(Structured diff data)

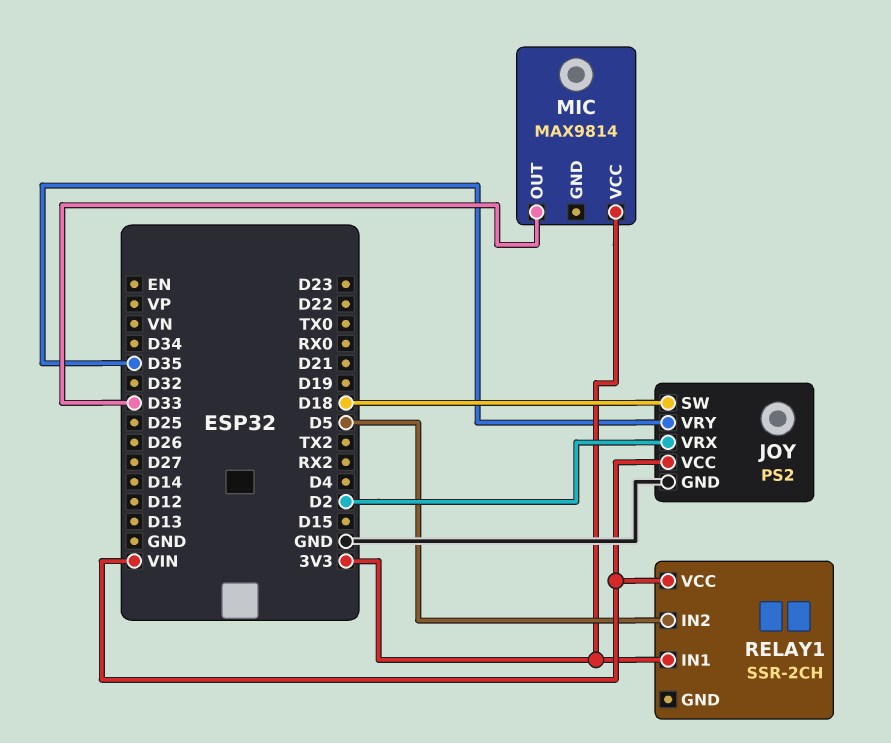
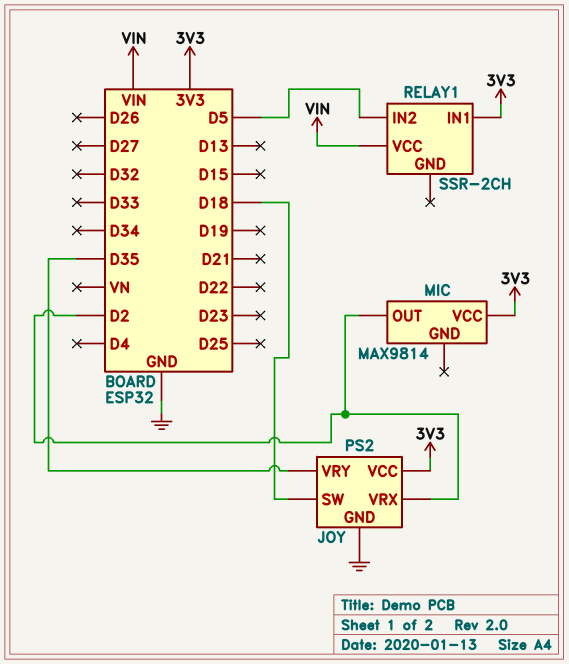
JOY pin VCC: VIN -> 3V3
MIC pin OUT: D33 -> D2

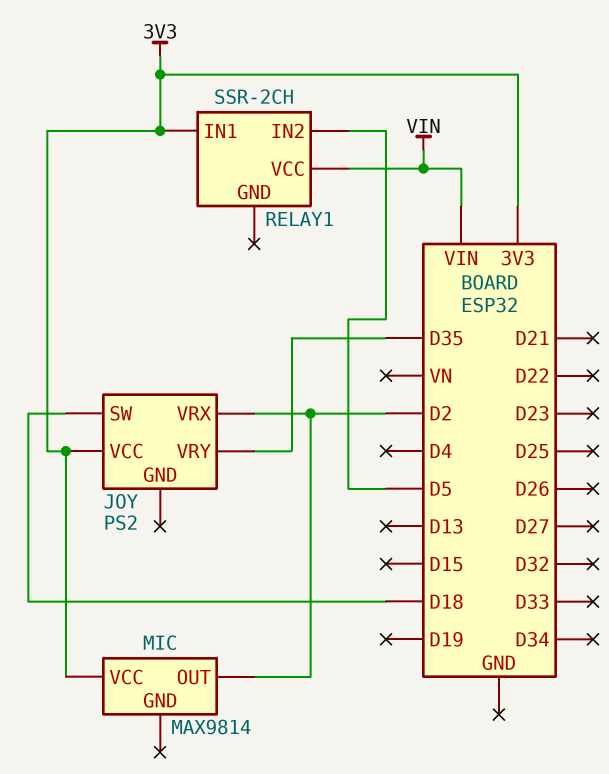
JOY pin GND: GND -> none

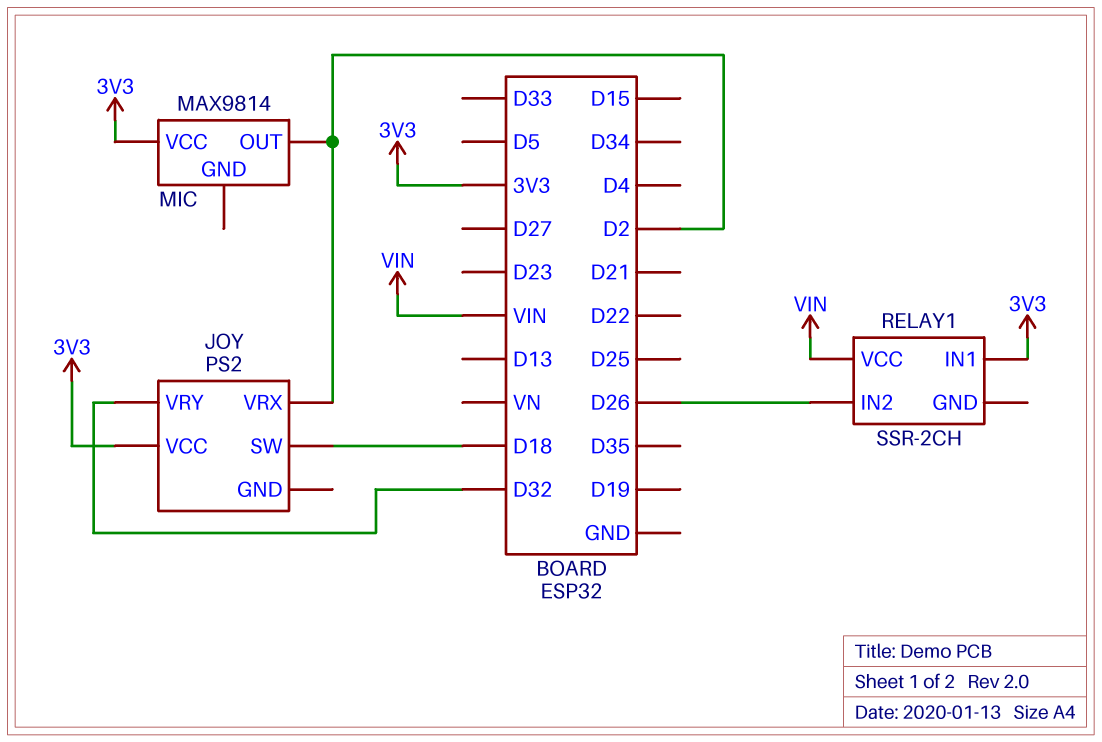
JOY pin VRY: D35 -> D32
RELAY1 pin IN2: D5 -> D26

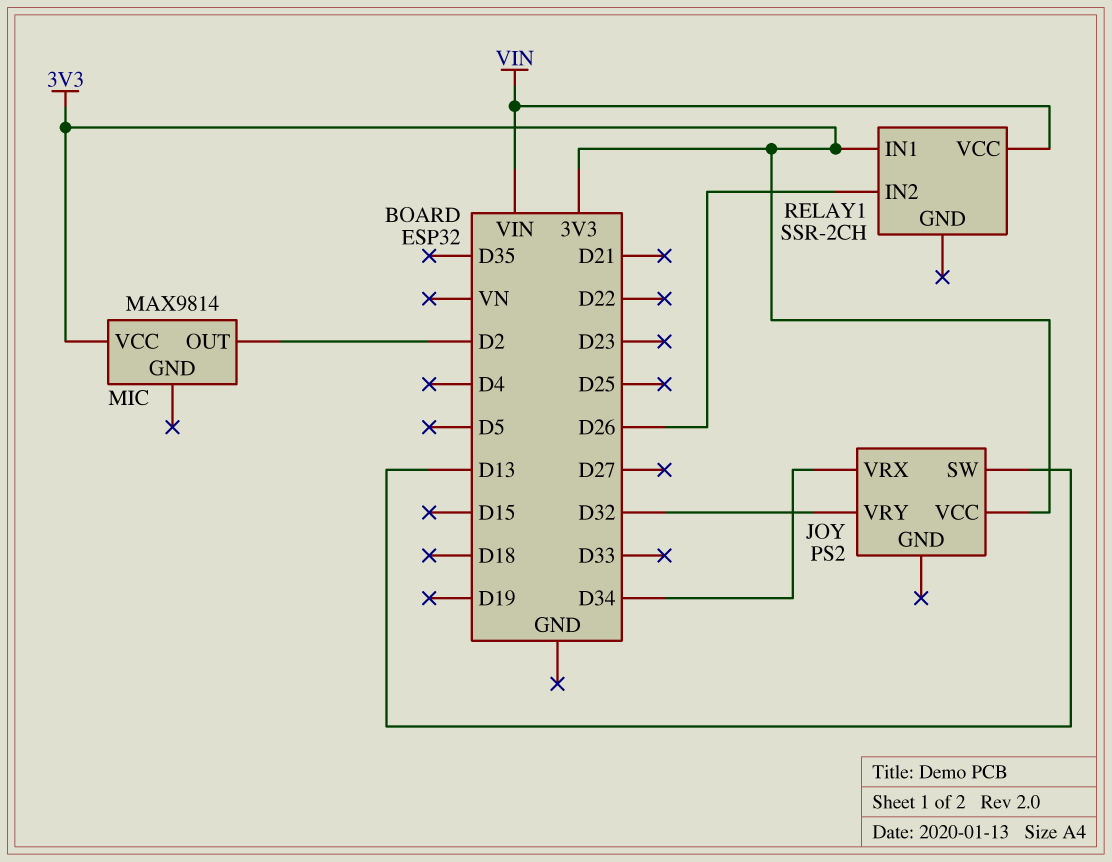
JOY pin SW: D18 -> D13
JOY pin VRX: D2 -> D34

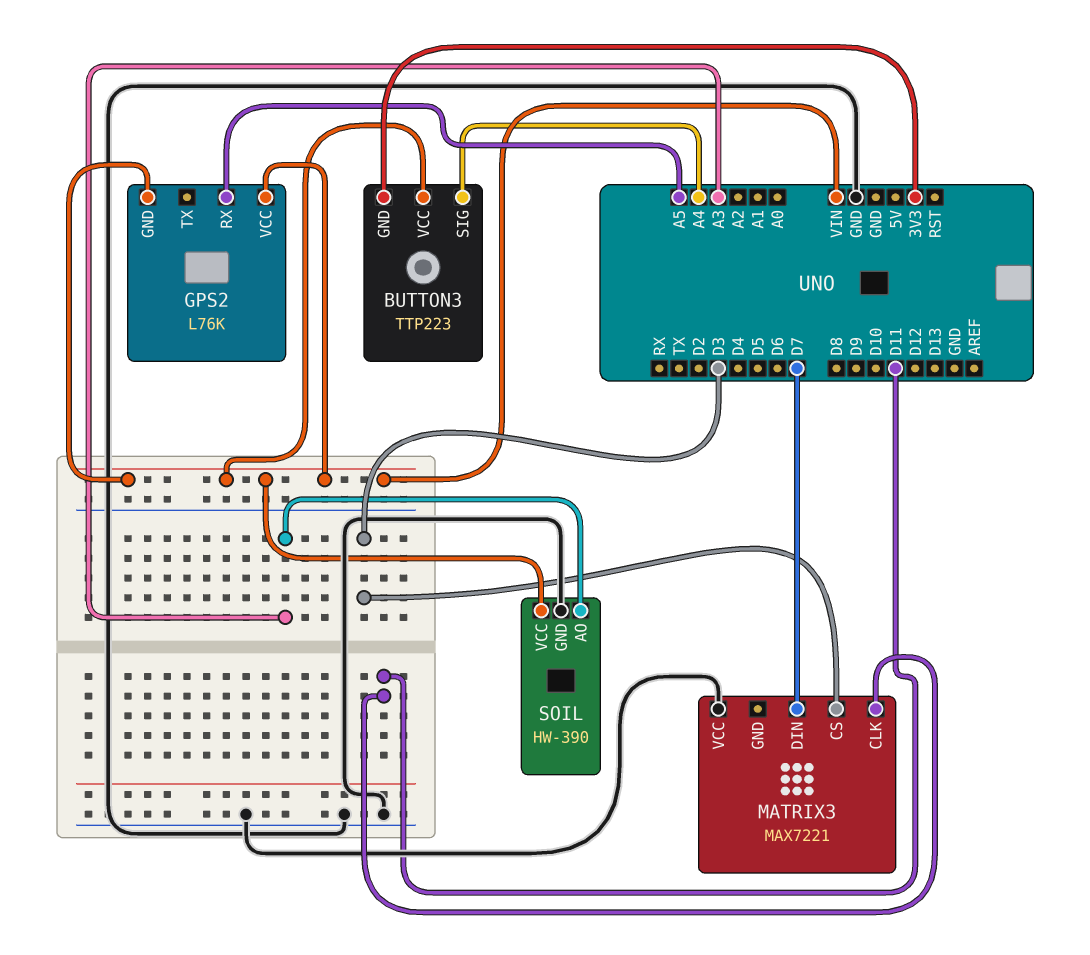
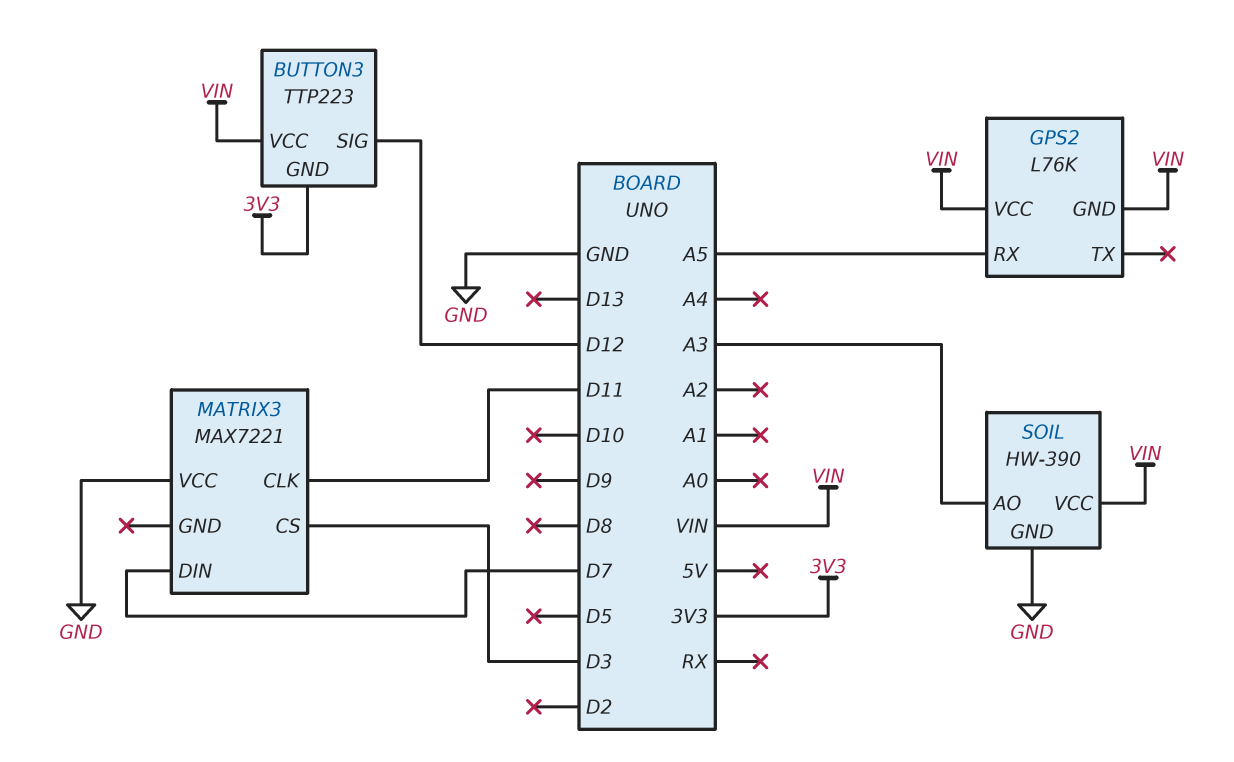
BUTTON3 pin SIG: A4 -> D12

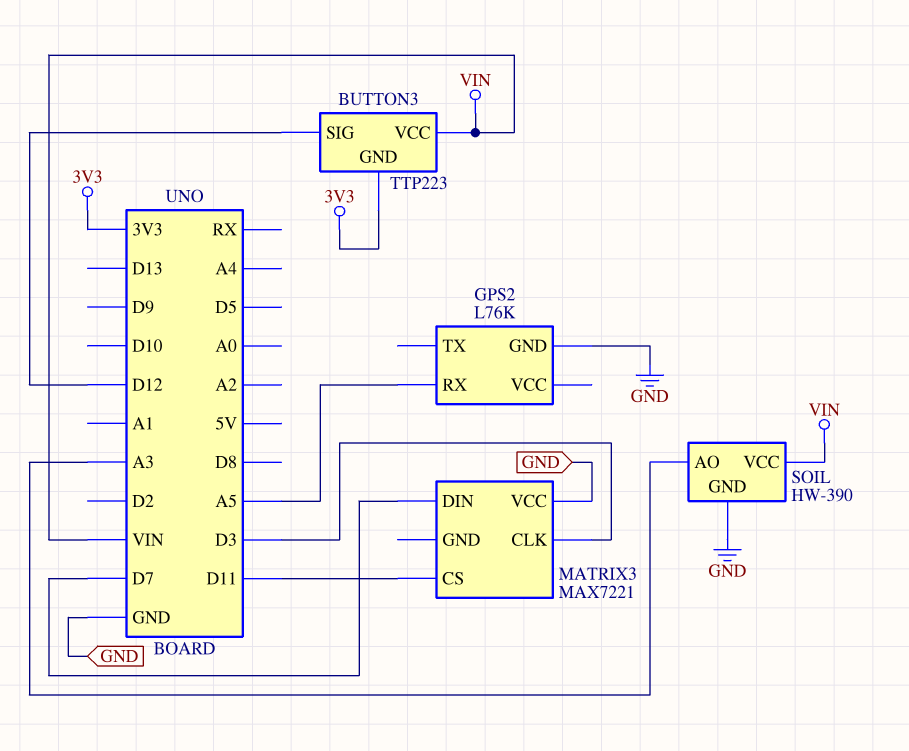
GPS2 pin GND: VIN -> GND
GPS2 pin VCC: VIN -> none
MATRIX3 pin CLK: D11 -> D3
MATRIX3 pin CS: D3 -> D11

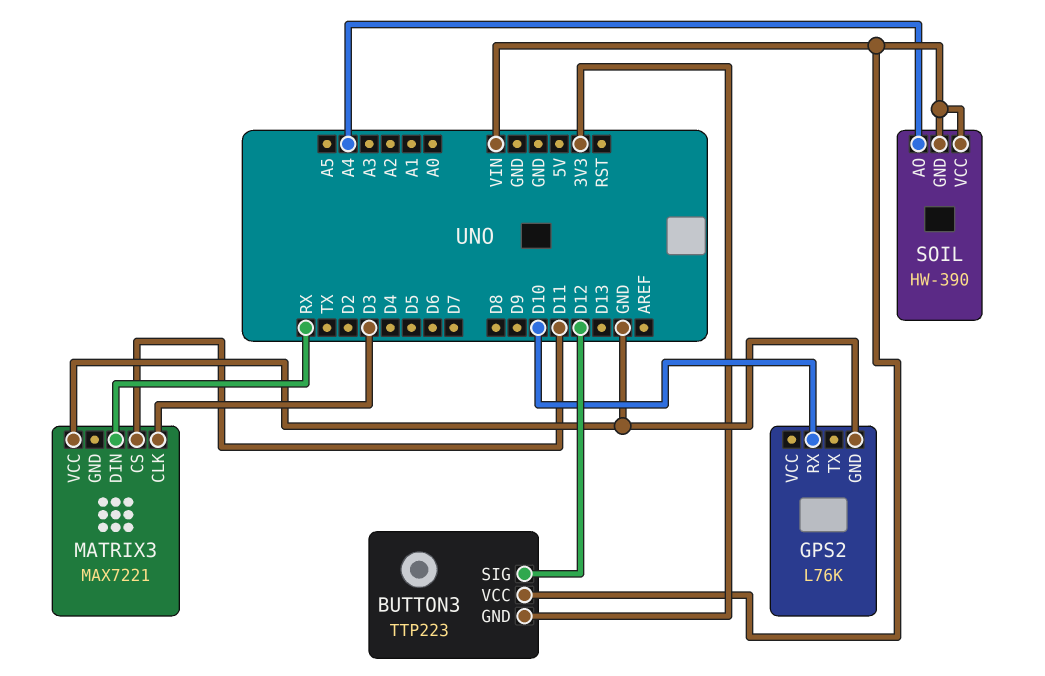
GPS2 pin RX: A5 -> D10
MATRIX3 pin DIN: D7 -> RX
SOIL pin AO: A3 -> A4
SOIL pin GND: GND -> VIN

_Exercise brief:_ Return nothing except the lines from the one containing "RELAY1 pin IN2: D5 -> D26" through the final line of the data, copied exactly. Leave out all pictures.

_Your response:_
RELAY1 pin IN2: D5 -> D26

JOY pin SW: D18 -> D13
JOY pin VRX: D2 -> D34

BUTTON3 pin SIG: A4 -> D12

GPS2 pin GND: VIN -> GND
GPS2 pin VCC: VIN -> none
MATRIX3 pin CLK: D11 -> D3
MATRIX3 pin CS: D3 -> D11

GPS2 pin RX: A5 -> D10
MATRIX3 pin DIN: D7 -> RX
SOIL pin AO: A3 -> A4
SOIL pin GND: GND -> VIN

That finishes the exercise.